_Exercise_
Repeat, exactly and completely, the entries shown underneath.

Top of Exercise materials

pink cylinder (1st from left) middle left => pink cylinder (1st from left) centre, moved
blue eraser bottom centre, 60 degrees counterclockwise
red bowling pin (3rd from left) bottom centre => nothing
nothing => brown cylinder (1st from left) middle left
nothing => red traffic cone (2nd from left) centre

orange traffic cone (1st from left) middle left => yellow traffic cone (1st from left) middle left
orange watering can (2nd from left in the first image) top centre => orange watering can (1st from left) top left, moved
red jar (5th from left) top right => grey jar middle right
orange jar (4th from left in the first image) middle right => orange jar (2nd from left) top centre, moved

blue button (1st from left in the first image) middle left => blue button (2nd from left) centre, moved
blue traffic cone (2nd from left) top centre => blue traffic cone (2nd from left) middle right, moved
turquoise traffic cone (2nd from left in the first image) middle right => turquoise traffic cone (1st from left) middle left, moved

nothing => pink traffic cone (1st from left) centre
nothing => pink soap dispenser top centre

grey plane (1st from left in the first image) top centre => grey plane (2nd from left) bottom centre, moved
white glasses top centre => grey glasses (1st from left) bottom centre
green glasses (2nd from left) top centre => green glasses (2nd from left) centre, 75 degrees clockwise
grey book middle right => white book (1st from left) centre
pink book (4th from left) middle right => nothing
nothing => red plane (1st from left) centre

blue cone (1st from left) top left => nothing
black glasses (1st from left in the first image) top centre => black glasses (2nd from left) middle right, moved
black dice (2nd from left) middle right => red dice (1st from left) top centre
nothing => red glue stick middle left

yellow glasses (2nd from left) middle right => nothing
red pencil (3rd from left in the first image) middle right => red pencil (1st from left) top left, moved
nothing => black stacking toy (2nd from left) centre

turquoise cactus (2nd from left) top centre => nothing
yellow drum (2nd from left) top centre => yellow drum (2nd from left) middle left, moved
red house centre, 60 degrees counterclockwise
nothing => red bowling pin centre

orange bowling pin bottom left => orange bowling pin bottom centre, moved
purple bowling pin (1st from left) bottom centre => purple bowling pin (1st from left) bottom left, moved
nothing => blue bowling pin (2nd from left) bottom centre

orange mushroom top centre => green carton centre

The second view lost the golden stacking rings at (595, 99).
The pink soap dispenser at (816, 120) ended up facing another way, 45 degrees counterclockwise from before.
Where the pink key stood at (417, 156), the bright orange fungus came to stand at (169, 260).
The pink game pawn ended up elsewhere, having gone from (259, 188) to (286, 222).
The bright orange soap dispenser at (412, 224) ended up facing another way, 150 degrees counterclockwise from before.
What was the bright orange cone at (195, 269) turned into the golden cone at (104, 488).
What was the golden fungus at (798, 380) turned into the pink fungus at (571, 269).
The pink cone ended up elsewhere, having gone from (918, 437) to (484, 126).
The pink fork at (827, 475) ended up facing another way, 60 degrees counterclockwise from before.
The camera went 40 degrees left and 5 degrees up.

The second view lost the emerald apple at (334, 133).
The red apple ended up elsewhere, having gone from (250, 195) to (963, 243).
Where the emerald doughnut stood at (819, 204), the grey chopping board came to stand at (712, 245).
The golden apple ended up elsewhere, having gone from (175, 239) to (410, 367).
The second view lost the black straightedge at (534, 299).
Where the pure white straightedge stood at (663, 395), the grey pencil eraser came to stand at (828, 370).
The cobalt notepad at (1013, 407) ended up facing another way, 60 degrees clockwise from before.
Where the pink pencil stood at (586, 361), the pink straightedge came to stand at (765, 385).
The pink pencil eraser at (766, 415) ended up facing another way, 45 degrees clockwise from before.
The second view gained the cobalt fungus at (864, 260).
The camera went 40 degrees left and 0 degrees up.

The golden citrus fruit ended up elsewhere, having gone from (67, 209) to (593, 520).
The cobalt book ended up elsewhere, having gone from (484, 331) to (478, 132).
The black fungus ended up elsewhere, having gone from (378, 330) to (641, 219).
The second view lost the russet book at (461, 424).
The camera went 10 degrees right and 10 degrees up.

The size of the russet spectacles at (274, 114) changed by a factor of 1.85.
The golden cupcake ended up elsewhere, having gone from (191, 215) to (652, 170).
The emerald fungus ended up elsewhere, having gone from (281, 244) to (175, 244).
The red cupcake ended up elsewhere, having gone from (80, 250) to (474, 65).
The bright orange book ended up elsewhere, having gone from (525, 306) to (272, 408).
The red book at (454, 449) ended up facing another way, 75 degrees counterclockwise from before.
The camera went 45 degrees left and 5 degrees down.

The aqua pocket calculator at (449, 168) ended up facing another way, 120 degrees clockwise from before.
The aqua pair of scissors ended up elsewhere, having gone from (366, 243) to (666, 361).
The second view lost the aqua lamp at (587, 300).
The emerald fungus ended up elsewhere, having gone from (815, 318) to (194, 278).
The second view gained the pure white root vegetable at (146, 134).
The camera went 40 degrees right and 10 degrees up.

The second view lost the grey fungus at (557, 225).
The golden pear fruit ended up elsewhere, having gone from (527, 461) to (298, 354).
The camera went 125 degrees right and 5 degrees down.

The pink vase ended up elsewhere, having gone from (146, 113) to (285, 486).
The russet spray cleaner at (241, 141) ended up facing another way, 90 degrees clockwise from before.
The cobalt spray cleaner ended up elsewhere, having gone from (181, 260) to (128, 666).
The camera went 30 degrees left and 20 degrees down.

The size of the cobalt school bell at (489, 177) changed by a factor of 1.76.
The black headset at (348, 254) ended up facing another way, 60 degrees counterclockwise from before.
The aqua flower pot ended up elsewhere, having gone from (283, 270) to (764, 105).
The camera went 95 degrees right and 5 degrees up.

Bottom of Exercise materials

_Expected answer_
pink cylinder (1st from left) middle left => pink cylinder (1st from left) centre, moved
blue eraser bottom centre, 60 degrees counterclockwise
red bowling pin (3rd from left) bottom centre => nothing
nothing => brown cylinder (1st from left) middle left
nothing => red traffic cone (2nd from left) centre

orange traffic cone (1st from left) middle left => yellow traffic cone (1st from left) middle left
orange watering can (2nd from left in the first image) top centre => orange watering can (1st from left) top left, moved
red jar (5th from left) top right => grey jar middle right
orange jar (4th from left in the first image) middle right => orange jar (2nd from left) top centre, moved

blue button (1st from left in the first image) middle left => blue button (2nd from left) centre, moved
blue traffic cone (2nd from left) top centre => blue traffic cone (2nd from left) middle right, moved
turquoise traffic cone (2nd from left in the first image) middle right => turquoise traffic cone (1st from left) middle left, moved

nothing => pink traffic cone (1st from left) centre
nothing => pink soap dispenser top centre

grey plane (1st from left in the first image) top centre => grey plane (2nd from left) bottom centre, moved
white glasses top centre => grey glasses (1st from left) bottom centre
green glasses (2nd from left) top centre => green glasses (2nd from left) centre, 75 degrees clockwise
grey book middle right => white book (1st from left) centre
pink book (4th from left) middle right => nothing
nothing => red plane (1st from left) centre

blue cone (1st from left) top left => nothing
black glasses (1st from left in the first image) top centre => black glasses (2nd from left) middle right, moved
black dice (2nd from left) middle right => red dice (1st from left) top centre
nothing => red glue stick middle left

yellow glasses (2nd from left) middle right => nothing
red pencil (3rd from left in the first image) middle right => red pencil (1st from left) top left, moved
nothing => black stacking toy (2nd from left) centre

turquoise cactus (2nd from left) top centre => nothing
yellow drum (2nd from left) top centre => yellow drum (2nd from left) middle left, moved
red house centre, 60 degrees counterclockwise
nothing => red bowling pin centre

orange bowling pin bottom left => orange bowling pin bottom centre, moved
purple bowling pin (1st from left) bottom centre => purple bowling pin (1st from left) bottom left, moved
nothing => blue bowling pin (2nd from left) bottom centre

orange mushroom top centre => green carton centre

The second view lost the golden stacking rings at (595, 99).
The pink soap dispenser at (816, 120) ended up facing another way, 45 degrees counterclockwise from before.
Where the pink key stood at (417, 156), the bright orange fungus came to stand at (169, 260).
The pink game pawn ended up elsewhere, having gone from (259, 188) to (286, 222).
The bright orange soap dispenser at (412, 224) ended up facing another way, 150 degrees counterclockwise from before.
What was the bright orange cone at (195, 269) turned into the golden cone at (104, 488).
What was the golden fungus at (798, 380) turned into the pink fungus at (571, 269).
The pink cone ended up elsewhere, having gone from (918, 437) to (484, 126).
The pink fork at (827, 475) ended up facing another way, 60 degrees counterclockwise from before.
The camera went 40 degrees left and 5 degrees up.

The second view lost the emerald apple at (334, 133).
The red apple ended up elsewhere, having gone from (250, 195) to (963, 243).
Where the emerald doughnut stood at (819, 204), the grey chopping board came to stand at (712, 245).
The golden apple ended up elsewhere, having gone from (175, 239) to (410, 367).
The second view lost the black straightedge at (534, 299).
Where the pure white straightedge stood at (663, 395), the grey pencil eraser came to stand at (828, 370).
The cobalt notepad at (1013, 407) ended up facing another way, 60 degrees clockwise from before.
Where the pink pencil stood at (586, 361), the pink straightedge came to stand at (765, 385).
The pink pencil eraser at (766, 415) ended up facing another way, 45 degrees clockwise from before.
The second view gained the cobalt fungus at (864, 260).
The camera went 40 degrees left and 0 degrees up.

The golden citrus fruit ended up elsewhere, having gone from (67, 209) to (593, 520).
The cobalt book ended up elsewhere, having gone from (484, 331) to (478, 132).
The black fungus ended up elsewhere, having gone from (378, 330) to (641, 219).
The second view lost the russet book at (461, 424).
The camera went 10 degrees right and 10 degrees up.

The size of the russet spectacles at (274, 114) changed by a factor of 1.85.
The golden cupcake ended up elsewhere, having gone from (191, 215) to (652, 170).
The emerald fungus ended up elsewhere, having gone from (281, 244) to (175, 244).
The red cupcake ended up elsewhere, having gone from (80, 250) to (474, 65).
The bright orange book ended up elsewhere, having gone from (525, 306) to (272, 408).
The red book at (454, 449) ended up facing another way, 75 degrees counterclockwise from before.
The camera went 45 degrees left and 5 degrees down.

The aqua pocket calculator at (449, 168) ended up facing another way, 120 degrees clockwise from before.
The aqua pair of scissors ended up elsewhere, having gone from (366, 243) to (666, 361).
The second view lost the aqua lamp at (587, 300).
The emerald fungus ended up elsewhere, having gone from (815, 318) to (194, 278).
The second view gained the pure white root vegetable at (146, 134).
The camera went 40 degrees right and 10 degrees up.

The second view lost the grey fungus at (557, 225).
The golden pear fruit ended up elsewhere, having gone from (527, 461) to (298, 354).
The camera went 125 degrees right and 5 degrees down.

The pink vase ended up elsewhere, having gone from (146, 113) to (285, 486).
The russet spray cleaner at (241, 141) ended up facing another way, 90 degrees clockwise from before.
The cobalt spray cleaner ended up elsewhere, having gone from (181, 260) to (128, 666).
The camera went 30 degrees left and 20 degrees down.

The size of the cobalt school bell at (489, 177) changed by a factor of 1.76.
The black headset at (348, 254) ended up facing another way, 60 degrees counterclockwise from before.
The aqua flower pot ended up elsewhere, having gone from (283, 270) to (764, 105).
The camera went 95 degrees right and 5 degrees up.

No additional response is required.